### Raw data
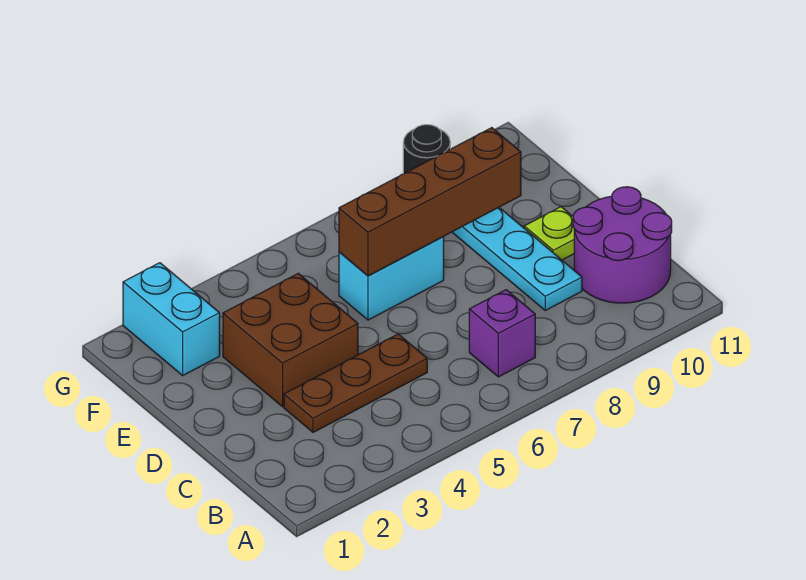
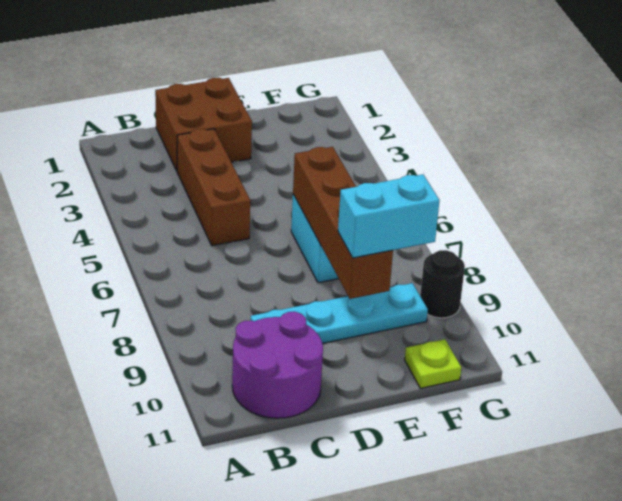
purple brick B7 level 1 -> none
brown plate C3:C5 level 1 -> brown brick C3:C5 level 1
brown brick D3:E4 level 1 -> brown brick C1:D2 level 1
lime plate D10 level 1 -> lime plate F11 level 1
cyan brick F2:G2 level 1 -> cyan brick E9:F9 level 3

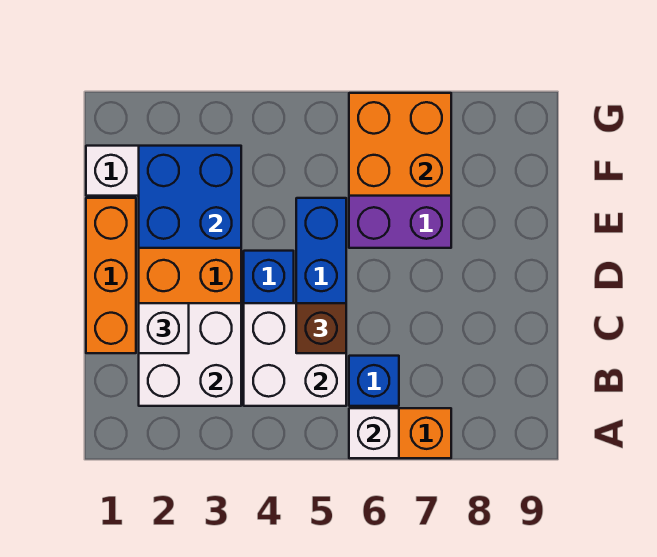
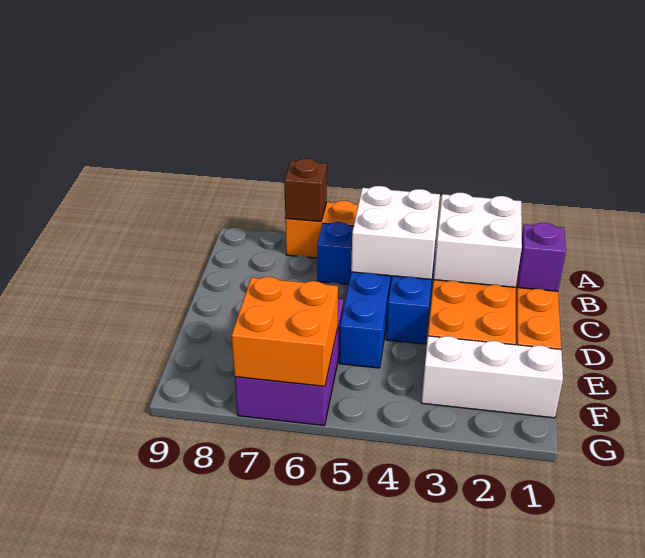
white brick A6 level 2 -> none
none -> purple brick C1 level 2
white brick C2 level 3 -> none
brown brick C5 level 3 -> brown brick A7 level 2
blue brick E2:F3 level 2 -> none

### The problem
Leaving out every picture, transcribe exactly the lines from the line that contains "brown plate C3:C5" through the final line of the entries above.

### Result
brown plate C3:C5 level 1 -> brown brick C3:C5 level 1
brown brick D3:E4 level 1 -> brown brick C1:D2 level 1
lime plate D10 level 1 -> lime plate F11 level 1
cyan brick F2:G2 level 1 -> cyan brick E9:F9 level 3

white brick A6 level 2 -> none
none -> purple brick C1 level 2
white brick C2 level 3 -> none
brown brick C5 level 3 -> brown brick A7 level 2
blue brick E2:F3 level 2 -> none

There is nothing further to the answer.